EXERCISE INSTRUCTIONS:
Each record is to be copied exactly, with its pictures left behind.
***** THE DATA *****
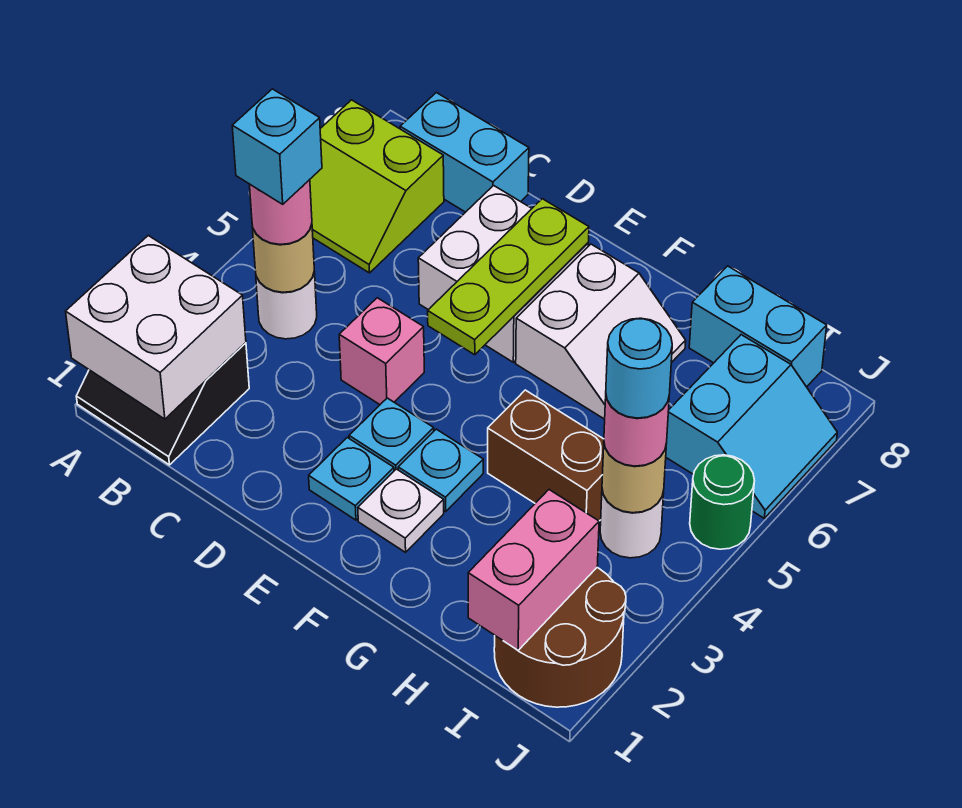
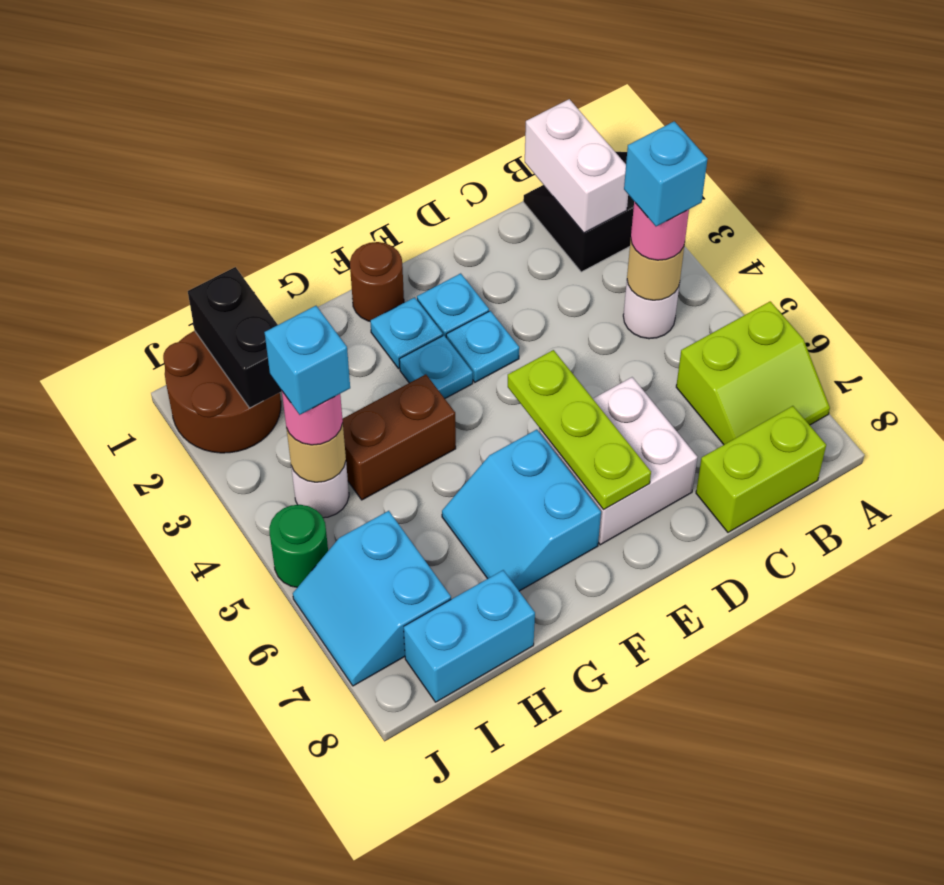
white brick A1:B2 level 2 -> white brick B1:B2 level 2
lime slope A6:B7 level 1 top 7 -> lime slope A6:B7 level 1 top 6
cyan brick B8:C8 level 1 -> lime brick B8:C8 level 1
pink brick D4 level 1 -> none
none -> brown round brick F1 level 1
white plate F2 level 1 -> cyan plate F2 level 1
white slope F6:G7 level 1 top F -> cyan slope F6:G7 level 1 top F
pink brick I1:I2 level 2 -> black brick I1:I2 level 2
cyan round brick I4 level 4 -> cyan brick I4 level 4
*****
SOLVED EXERCISE:
white brick A1:B2 level 2 -> white brick B1:B2 level 2
lime slope A6:B7 level 1 top 7 -> lime slope A6:B7 level 1 top 6
cyan brick B8:C8 level 1 -> lime brick B8:C8 level 1
pink brick D4 level 1 -> none
none -> brown round brick F1 level 1
white plate F2 level 1 -> cyan plate F2 level 1
white slope F6:G7 level 1 top F -> cyan slope F6:G7 level 1 top F
pink brick I1:I2 level 2 -> black brick I1:I2 level 2
cyan round brick I4 level 4 -> cyan brick I4 level 4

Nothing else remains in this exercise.